■ SUPPLIED RECORDS
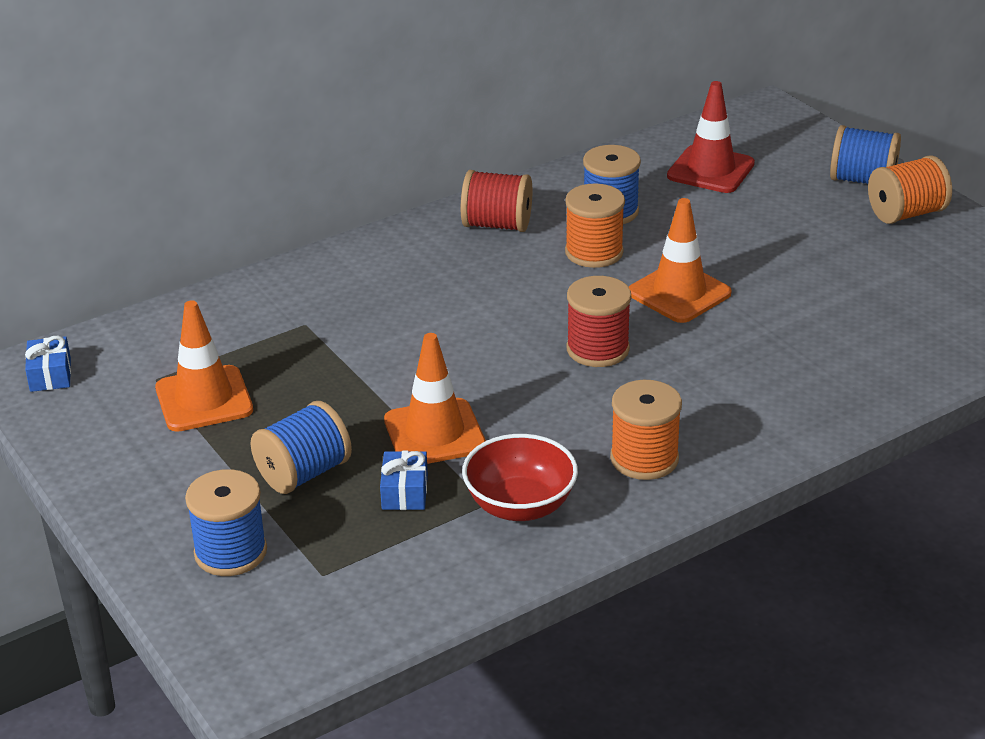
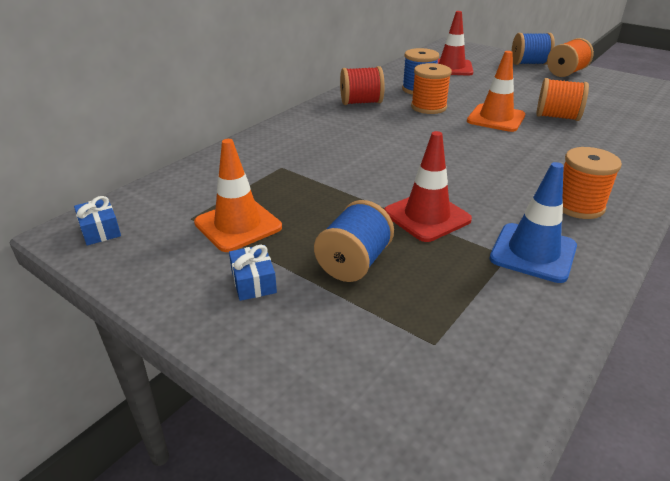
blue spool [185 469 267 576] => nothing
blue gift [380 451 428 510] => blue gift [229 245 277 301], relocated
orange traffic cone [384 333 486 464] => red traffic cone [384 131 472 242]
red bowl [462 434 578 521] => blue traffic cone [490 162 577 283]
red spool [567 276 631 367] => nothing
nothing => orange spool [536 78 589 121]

■ WHAT YOU WILL DO
Could you write out, unchanged, the line with "blue gift [380" and every line after it in the data above?

■ YOUR RESPONSE
blue gift [380 451 428 510] => blue gift [229 245 277 301], relocated
orange traffic cone [384 333 486 464] => red traffic cone [384 131 472 242]
red bowl [462 434 578 521] => blue traffic cone [490 162 577 283]
red spool [567 276 631 367] => nothing
nothing => orange spool [536 78 589 121]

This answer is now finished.